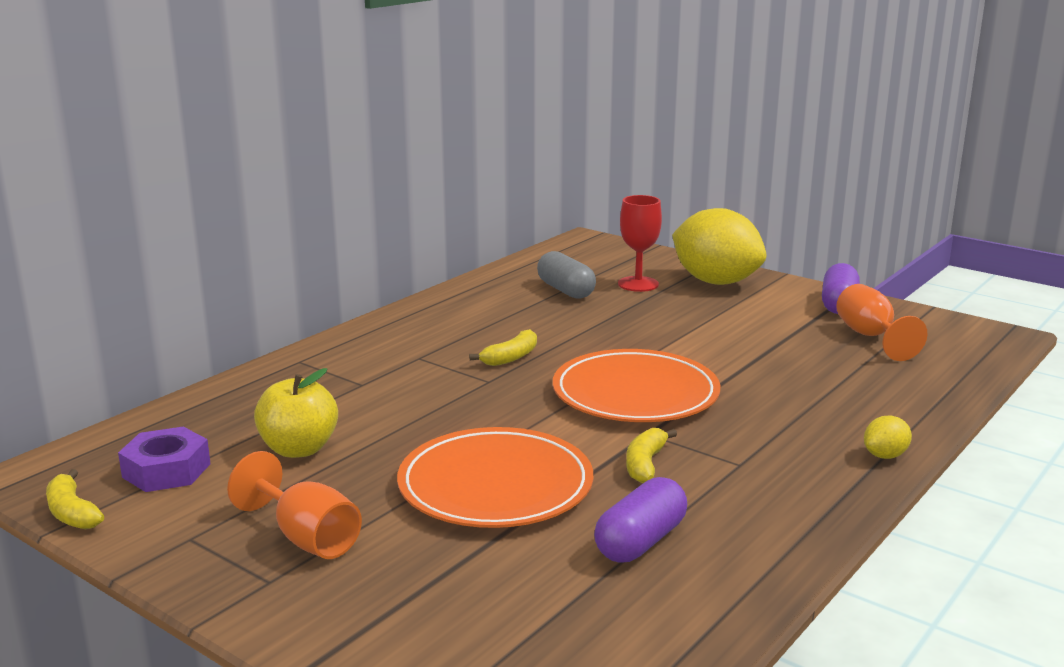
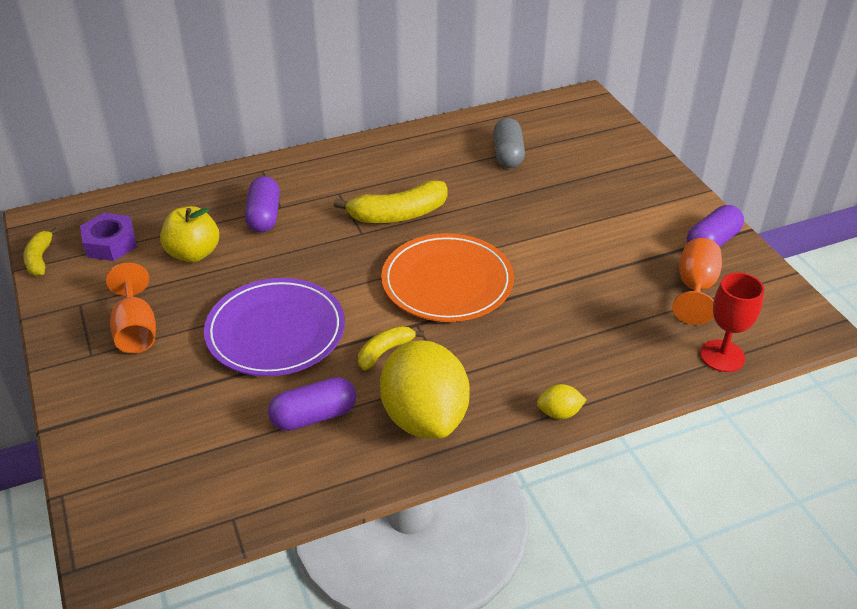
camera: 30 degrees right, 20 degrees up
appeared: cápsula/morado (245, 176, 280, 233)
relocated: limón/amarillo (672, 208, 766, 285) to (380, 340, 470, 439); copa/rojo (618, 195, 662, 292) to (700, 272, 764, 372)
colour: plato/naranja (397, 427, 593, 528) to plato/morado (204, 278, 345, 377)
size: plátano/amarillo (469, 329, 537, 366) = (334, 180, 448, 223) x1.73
───
◆ Action item
The records above are to be duplicated exactly, pictures left out.

◆ Answer section
camera: 30 degrees right, 20 degrees up
appeared: cápsula/morado (245, 176, 280, 233)
relocated: limón/amarillo (672, 208, 766, 285) to (380, 340, 470, 439); copa/rojo (618, 195, 662, 292) to (700, 272, 764, 372)
colour: plato/naranja (397, 427, 593, 528) to plato/morado (204, 278, 345, 377)
size: plátano/amarillo (469, 329, 537, 366) = (334, 180, 448, 223) x1.73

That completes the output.